** Opening SOURCE DATA block **

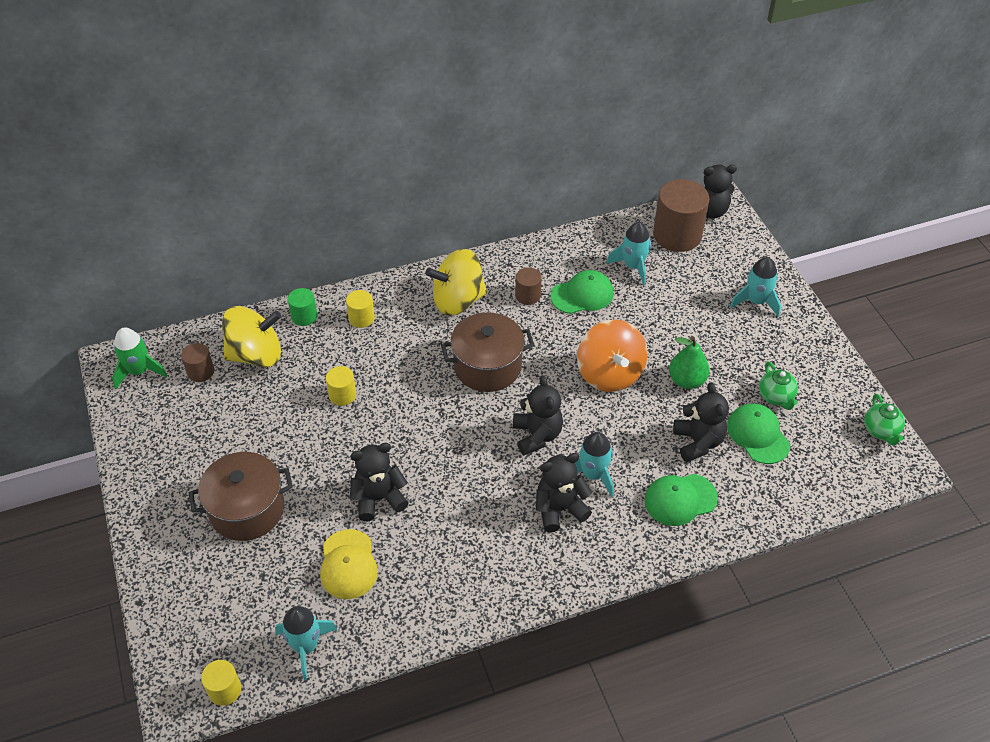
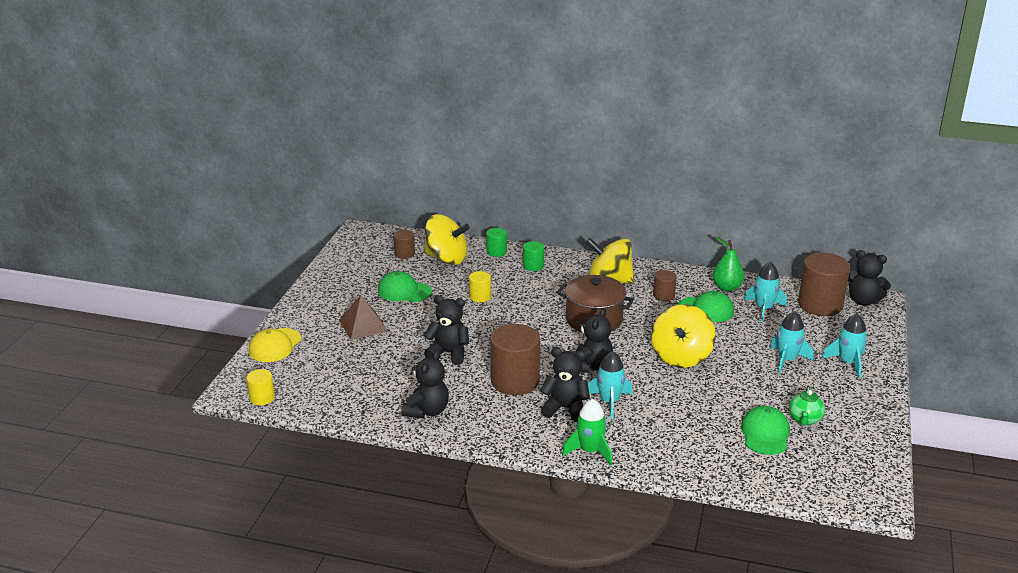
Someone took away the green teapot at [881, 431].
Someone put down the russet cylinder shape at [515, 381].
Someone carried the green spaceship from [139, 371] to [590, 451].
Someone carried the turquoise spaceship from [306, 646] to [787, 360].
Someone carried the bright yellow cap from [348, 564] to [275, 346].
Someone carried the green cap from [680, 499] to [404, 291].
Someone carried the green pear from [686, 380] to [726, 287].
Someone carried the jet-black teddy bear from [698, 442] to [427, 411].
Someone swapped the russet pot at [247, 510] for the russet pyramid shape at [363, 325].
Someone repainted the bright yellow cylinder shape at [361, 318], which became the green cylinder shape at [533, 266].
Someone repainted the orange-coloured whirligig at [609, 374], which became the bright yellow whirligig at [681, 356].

** Closing SOURCE DATA block **

◆ **ASSIGNED TASK**: Transcribe exactly, please, the lines between the start of the records above and the line holding "Someone carried the turquoise", counting both of those lines and omitting pictures.

◆ **OUTPUT OF THE EXERCISE**:
Someone took away the green teapot at [881, 431].
Someone put down the russet cylinder shape at [515, 381].
Someone carried the green spaceship from [139, 371] to [590, 451].
Someone carried the turquoise spaceship from [306, 646] to [787, 360].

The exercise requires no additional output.